The problem
With the line containing "SD pin CS: A0 -> RX" as the starting point, output every line of the data below through its final line, character for character.

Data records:
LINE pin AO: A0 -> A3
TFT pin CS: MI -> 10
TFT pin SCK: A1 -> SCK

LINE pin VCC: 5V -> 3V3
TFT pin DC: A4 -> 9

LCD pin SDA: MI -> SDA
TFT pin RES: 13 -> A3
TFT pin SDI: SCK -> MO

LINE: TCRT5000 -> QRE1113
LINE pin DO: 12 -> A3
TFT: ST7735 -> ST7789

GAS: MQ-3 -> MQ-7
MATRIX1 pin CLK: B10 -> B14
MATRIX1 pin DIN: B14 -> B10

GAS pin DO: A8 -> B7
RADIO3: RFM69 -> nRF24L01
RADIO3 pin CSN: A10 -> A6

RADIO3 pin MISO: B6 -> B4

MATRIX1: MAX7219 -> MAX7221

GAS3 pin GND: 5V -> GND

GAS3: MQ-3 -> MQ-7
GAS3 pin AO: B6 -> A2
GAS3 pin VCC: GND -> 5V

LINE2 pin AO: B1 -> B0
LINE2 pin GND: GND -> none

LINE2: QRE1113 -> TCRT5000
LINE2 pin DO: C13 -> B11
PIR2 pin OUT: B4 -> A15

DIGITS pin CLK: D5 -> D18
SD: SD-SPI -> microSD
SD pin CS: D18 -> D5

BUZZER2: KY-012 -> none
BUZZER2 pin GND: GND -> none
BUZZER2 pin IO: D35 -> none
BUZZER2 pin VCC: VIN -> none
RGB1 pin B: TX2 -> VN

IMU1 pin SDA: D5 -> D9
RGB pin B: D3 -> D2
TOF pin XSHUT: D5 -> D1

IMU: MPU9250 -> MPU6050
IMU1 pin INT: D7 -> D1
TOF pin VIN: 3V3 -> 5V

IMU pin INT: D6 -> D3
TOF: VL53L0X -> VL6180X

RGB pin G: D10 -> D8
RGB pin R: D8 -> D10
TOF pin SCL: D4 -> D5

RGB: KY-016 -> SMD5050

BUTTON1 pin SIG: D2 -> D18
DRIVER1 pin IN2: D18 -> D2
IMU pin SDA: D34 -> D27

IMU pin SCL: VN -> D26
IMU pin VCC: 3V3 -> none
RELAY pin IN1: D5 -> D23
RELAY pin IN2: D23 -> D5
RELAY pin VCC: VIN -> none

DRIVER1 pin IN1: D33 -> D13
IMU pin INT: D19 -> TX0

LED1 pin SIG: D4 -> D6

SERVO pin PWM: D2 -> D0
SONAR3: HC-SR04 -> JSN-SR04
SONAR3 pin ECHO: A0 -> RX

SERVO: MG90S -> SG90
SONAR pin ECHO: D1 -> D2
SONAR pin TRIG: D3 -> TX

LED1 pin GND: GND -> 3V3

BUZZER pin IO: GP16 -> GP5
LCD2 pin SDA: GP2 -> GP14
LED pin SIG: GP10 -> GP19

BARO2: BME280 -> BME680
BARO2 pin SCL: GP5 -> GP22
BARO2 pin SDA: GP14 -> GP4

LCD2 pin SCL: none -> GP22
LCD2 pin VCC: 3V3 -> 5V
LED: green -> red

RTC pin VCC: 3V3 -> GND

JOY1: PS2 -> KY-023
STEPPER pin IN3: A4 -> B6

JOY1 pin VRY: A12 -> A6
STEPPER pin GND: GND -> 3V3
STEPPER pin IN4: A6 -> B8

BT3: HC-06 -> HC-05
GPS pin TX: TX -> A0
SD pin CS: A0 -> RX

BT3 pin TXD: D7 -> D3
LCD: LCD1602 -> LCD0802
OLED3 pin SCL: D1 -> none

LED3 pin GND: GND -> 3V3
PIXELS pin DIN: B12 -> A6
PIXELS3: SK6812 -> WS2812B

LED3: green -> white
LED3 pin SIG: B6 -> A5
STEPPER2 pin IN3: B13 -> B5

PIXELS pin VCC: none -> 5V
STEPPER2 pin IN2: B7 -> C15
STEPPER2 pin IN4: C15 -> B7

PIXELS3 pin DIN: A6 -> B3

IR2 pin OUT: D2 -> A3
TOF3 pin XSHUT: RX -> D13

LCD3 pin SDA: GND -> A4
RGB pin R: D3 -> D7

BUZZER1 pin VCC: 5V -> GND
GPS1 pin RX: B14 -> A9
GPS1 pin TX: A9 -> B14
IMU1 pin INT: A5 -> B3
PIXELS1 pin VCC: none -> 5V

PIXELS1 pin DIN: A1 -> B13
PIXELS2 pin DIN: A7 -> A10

Exercise solution
SD pin CS: A0 -> RX

BT3 pin TXD: D7 -> D3
LCD: LCD1602 -> LCD0802
OLED3 pin SCL: D1 -> none

LED3 pin GND: GND -> 3V3
PIXELS pin DIN: B12 -> A6
PIXELS3: SK6812 -> WS2812B

LED3: green -> white
LED3 pin SIG: B6 -> A5
STEPPER2 pin IN3: B13 -> B5

PIXELS pin VCC: none -> 5V
STEPPER2 pin IN2: B7 -> C15
STEPPER2 pin IN4: C15 -> B7

PIXELS3 pin DIN: A6 -> B3

IR2 pin OUT: D2 -> A3
TOF3 pin XSHUT: RX -> D13

LCD3 pin SDA: GND -> A4
RGB pin R: D3 -> D7

BUZZER1 pin VCC: 5V -> GND
GPS1 pin RX: B14 -> A9
GPS1 pin TX: A9 -> B14
IMU1 pin INT: A5 -> B3
PIXELS1 pin VCC: none -> 5V

PIXELS1 pin DIN: A1 -> B13
PIXELS2 pin DIN: A7 -> A10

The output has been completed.